Work to be completed:
Each of the records below must be reproduced exactly.

Task material:

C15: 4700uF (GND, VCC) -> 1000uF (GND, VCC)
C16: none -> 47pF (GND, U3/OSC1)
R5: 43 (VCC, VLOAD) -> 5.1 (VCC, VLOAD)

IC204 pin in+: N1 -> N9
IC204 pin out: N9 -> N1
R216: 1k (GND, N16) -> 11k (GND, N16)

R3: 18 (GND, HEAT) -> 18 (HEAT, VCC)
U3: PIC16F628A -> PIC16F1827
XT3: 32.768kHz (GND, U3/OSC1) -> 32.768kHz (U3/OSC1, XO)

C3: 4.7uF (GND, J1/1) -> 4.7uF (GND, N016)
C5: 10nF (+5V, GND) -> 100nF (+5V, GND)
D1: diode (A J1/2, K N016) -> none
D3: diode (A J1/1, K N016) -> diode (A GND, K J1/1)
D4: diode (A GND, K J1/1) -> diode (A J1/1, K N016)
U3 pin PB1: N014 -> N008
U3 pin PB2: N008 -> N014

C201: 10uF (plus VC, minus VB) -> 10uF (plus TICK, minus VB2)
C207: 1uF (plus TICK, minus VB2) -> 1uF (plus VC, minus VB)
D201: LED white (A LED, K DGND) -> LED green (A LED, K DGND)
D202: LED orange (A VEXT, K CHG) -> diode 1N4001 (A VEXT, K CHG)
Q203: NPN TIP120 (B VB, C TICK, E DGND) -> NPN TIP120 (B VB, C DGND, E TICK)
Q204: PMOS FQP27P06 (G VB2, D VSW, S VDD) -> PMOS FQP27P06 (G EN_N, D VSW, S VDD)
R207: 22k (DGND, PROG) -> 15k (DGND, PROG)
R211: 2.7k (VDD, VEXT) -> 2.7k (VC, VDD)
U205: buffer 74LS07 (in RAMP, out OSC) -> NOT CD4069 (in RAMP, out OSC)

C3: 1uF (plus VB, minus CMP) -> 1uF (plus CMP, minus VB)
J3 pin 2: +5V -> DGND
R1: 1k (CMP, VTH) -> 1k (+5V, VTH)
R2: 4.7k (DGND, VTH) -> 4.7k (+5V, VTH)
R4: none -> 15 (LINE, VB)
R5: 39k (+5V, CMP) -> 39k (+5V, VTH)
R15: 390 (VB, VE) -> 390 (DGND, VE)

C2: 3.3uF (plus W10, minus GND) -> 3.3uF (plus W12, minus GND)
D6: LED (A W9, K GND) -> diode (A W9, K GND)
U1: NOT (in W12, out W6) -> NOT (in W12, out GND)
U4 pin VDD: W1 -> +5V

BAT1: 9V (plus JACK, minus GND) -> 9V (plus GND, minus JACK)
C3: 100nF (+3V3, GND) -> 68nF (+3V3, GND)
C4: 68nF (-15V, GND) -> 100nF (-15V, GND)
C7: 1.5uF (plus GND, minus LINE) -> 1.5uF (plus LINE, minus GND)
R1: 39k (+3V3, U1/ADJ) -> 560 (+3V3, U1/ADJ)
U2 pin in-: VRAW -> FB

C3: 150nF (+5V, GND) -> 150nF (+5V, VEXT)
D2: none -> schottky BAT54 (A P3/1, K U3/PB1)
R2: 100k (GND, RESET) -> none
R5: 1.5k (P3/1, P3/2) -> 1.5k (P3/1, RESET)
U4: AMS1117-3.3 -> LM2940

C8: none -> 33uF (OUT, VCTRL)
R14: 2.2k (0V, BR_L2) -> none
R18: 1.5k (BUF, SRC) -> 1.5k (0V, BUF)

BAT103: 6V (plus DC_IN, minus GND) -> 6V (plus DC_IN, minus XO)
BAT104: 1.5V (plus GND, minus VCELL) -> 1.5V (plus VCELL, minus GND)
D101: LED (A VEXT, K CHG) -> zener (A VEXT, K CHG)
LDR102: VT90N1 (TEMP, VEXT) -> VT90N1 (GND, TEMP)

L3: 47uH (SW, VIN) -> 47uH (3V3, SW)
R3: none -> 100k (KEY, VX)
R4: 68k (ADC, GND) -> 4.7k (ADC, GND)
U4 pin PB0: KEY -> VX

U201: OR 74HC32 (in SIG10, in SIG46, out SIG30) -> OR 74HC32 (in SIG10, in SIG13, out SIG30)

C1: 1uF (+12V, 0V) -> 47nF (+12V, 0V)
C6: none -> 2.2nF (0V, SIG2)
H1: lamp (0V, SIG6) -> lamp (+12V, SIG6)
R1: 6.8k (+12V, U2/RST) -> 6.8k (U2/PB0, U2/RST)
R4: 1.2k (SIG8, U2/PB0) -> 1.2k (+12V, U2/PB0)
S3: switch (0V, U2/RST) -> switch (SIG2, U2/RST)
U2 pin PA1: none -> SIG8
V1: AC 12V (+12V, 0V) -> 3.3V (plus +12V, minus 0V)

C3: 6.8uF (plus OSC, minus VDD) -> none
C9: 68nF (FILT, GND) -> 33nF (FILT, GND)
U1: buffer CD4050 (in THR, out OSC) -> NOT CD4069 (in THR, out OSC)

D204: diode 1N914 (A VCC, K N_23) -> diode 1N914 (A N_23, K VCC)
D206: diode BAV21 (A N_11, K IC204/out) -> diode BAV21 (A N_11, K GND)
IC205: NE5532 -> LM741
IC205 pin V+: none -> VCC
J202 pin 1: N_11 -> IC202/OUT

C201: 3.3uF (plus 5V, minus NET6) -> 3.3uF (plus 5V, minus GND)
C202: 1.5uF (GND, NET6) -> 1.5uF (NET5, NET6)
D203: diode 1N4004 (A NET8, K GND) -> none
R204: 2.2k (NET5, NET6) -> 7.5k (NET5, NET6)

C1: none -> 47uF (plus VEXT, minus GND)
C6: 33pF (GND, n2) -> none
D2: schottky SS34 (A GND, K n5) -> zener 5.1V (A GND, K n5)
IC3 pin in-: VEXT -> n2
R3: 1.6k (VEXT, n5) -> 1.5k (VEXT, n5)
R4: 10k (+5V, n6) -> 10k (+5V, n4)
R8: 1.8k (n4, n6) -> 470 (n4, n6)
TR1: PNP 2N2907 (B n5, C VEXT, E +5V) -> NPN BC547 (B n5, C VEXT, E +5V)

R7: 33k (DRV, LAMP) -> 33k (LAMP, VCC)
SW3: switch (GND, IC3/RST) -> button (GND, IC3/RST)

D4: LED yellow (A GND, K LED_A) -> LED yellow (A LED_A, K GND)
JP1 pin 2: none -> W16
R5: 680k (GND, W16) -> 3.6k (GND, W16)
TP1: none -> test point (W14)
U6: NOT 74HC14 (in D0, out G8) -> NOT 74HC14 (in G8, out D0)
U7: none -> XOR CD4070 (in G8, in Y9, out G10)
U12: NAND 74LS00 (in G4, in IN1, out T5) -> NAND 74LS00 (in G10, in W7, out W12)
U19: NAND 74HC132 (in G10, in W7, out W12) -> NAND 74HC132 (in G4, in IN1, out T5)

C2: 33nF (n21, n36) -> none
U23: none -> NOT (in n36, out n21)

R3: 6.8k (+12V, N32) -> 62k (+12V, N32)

Exercise response:
C15: 4700uF (GND, VCC) -> 1000uF (GND, VCC)
C16: none -> 47pF (GND, U3/OSC1)
R5: 43 (VCC, VLOAD) -> 5.1 (VCC, VLOAD)

IC204 pin in+: N1 -> N9
IC204 pin out: N9 -> N1
R216: 1k (GND, N16) -> 11k (GND, N16)

R3: 18 (GND, HEAT) -> 18 (HEAT, VCC)
U3: PIC16F628A -> PIC16F1827
XT3: 32.768kHz (GND, U3/OSC1) -> 32.768kHz (U3/OSC1, XO)

C3: 4.7uF (GND, J1/1) -> 4.7uF (GND, N016)
C5: 10nF (+5V, GND) -> 100nF (+5V, GND)
D1: diode (A J1/2, K N016) -> none
D3: diode (A J1/1, K N016) -> diode (A GND, K J1/1)
D4: diode (A GND, K J1/1) -> diode (A J1/1, K N016)
U3 pin PB1: N014 -> N008
U3 pin PB2: N008 -> N014

C201: 10uF (plus VC, minus VB) -> 10uF (plus TICK, minus VB2)
C207: 1uF (plus TICK, minus VB2) -> 1uF (plus VC, minus VB)
D201: LED white (A LED, K DGND) -> LED green (A LED, K DGND)
D202: LED orange (A VEXT, K CHG) -> diode 1N4001 (A VEXT, K CHG)
Q203: NPN TIP120 (B VB, C TICK, E DGND) -> NPN TIP120 (B VB, C DGND, E TICK)
Q204: PMOS FQP27P06 (G VB2, D VSW, S VDD) -> PMOS FQP27P06 (G EN_N, D VSW, S VDD)
R207: 22k (DGND, PROG) -> 15k (DGND, PROG)
R211: 2.7k (VDD, VEXT) -> 2.7k (VC, VDD)
U205: buffer 74LS07 (in RAMP, out OSC) -> NOT CD4069 (in RAMP, out OSC)

C3: 1uF (plus VB, minus CMP) -> 1uF (plus CMP, minus VB)
J3 pin 2: +5V -> DGND
R1: 1k (CMP, VTH) -> 1k (+5V, VTH)
R2: 4.7k (DGND, VTH) -> 4.7k (+5V, VTH)
R4: none -> 15 (LINE, VB)
R5: 39k (+5V, CMP) -> 39k (+5V, VTH)
R15: 390 (VB, VE) -> 390 (DGND, VE)

C2: 3.3uF (plus W10, minus GND) -> 3.3uF (plus W12, minus GND)
D6: LED (A W9, K GND) -> diode (A W9, K GND)
U1: NOT (in W12, out W6) -> NOT (in W12, out GND)
U4 pin VDD: W1 -> +5V

BAT1: 9V (plus JACK, minus GND) -> 9V (plus GND, minus JACK)
C3: 100nF (+3V3, GND) -> 68nF (+3V3, GND)
C4: 68nF (-15V, GND) -> 100nF (-15V, GND)
C7: 1.5uF (plus GND, minus LINE) -> 1.5uF (plus LINE, minus GND)
R1: 39k (+3V3, U1/ADJ) -> 560 (+3V3, U1/ADJ)
U2 pin in-: VRAW -> FB

C3: 150nF (+5V, GND) -> 150nF (+5V, VEXT)
D2: none -> schottky BAT54 (A P3/1, K U3/PB1)
R2: 100k (GND, RESET) -> none
R5: 1.5k (P3/1, P3/2) -> 1.5k (P3/1, RESET)
U4: AMS1117-3.3 -> LM2940

C8: none -> 33uF (OUT, VCTRL)
R14: 2.2k (0V, BR_L2) -> none
R18: 1.5k (BUF, SRC) -> 1.5k (0V, BUF)

BAT103: 6V (plus DC_IN, minus GND) -> 6V (plus DC_IN, minus XO)
BAT104: 1.5V (plus GND, minus VCELL) -> 1.5V (plus VCELL, minus GND)
D101: LED (A VEXT, K CHG) -> zener (A VEXT, K CHG)
LDR102: VT90N1 (TEMP, VEXT) -> VT90N1 (GND, TEMP)

L3: 47uH (SW, VIN) -> 47uH (3V3, SW)
R3: none -> 100k (KEY, VX)
R4: 68k (ADC, GND) -> 4.7k (ADC, GND)
U4 pin PB0: KEY -> VX

U201: OR 74HC32 (in SIG10, in SIG46, out SIG30) -> OR 74HC32 (in SIG10, in SIG13, out SIG30)

C1: 1uF (+12V, 0V) -> 47nF (+12V, 0V)
C6: none -> 2.2nF (0V, SIG2)
H1: lamp (0V, SIG6) -> lamp (+12V, SIG6)
R1: 6.8k (+12V, U2/RST) -> 6.8k (U2/PB0, U2/RST)
R4: 1.2k (SIG8, U2/PB0) -> 1.2k (+12V, U2/PB0)
S3: switch (0V, U2/RST) -> switch (SIG2, U2/RST)
U2 pin PA1: none -> SIG8
V1: AC 12V (+12V, 0V) -> 3.3V (plus +12V, minus 0V)

C3: 6.8uF (plus OSC, minus VDD) -> none
C9: 68nF (FILT, GND) -> 33nF (FILT, GND)
U1: buffer CD4050 (in THR, out OSC) -> NOT CD4069 (in THR, out OSC)

D204: diode 1N914 (A VCC, K N_23) -> diode 1N914 (A N_23, K VCC)
D206: diode BAV21 (A N_11, K IC204/out) -> diode BAV21 (A N_11, K GND)
IC205: NE5532 -> LM741
IC205 pin V+: none -> VCC
J202 pin 1: N_11 -> IC202/OUT

C201: 3.3uF (plus 5V, minus NET6) -> 3.3uF (plus 5V, minus GND)
C202: 1.5uF (GND, NET6) -> 1.5uF (NET5, NET6)
D203: diode 1N4004 (A NET8, K GND) -> none
R204: 2.2k (NET5, NET6) -> 7.5k (NET5, NET6)

C1: none -> 47uF (plus VEXT, minus GND)
C6: 33pF (GND, n2) -> none
D2: schottky SS34 (A GND, K n5) -> zener 5.1V (A GND, K n5)
IC3 pin in-: VEXT -> n2
R3: 1.6k (VEXT, n5) -> 1.5k (VEXT, n5)
R4: 10k (+5V, n6) -> 10k (+5V, n4)
R8: 1.8k (n4, n6) -> 470 (n4, n6)
TR1: PNP 2N2907 (B n5, C VEXT, E +5V) -> NPN BC547 (B n5, C VEXT, E +5V)

R7: 33k (DRV, LAMP) -> 33k (LAMP, VCC)
SW3: switch (GND, IC3/RST) -> button (GND, IC3/RST)

D4: LED yellow (A GND, K LED_A) -> LED yellow (A LED_A, K GND)
JP1 pin 2: none -> W16
R5: 680k (GND, W16) -> 3.6k (GND, W16)
TP1: none -> test point (W14)
U6: NOT 74HC14 (in D0, out G8) -> NOT 74HC14 (in G8, out D0)
U7: none -> XOR CD4070 (in G8, in Y9, out G10)
U12: NAND 74LS00 (in G4, in IN1, out T5) -> NAND 74LS00 (in G10, in W7, out W12)
U19: NAND 74HC132 (in G10, in W7, out W12) -> NAND 74HC132 (in G4, in IN1, out T5)

C2: 33nF (n21, n36) -> none
U23: none -> NOT (in n36, out n21)

R3: 6.8k (+12V, N32) -> 62k (+12V, N32)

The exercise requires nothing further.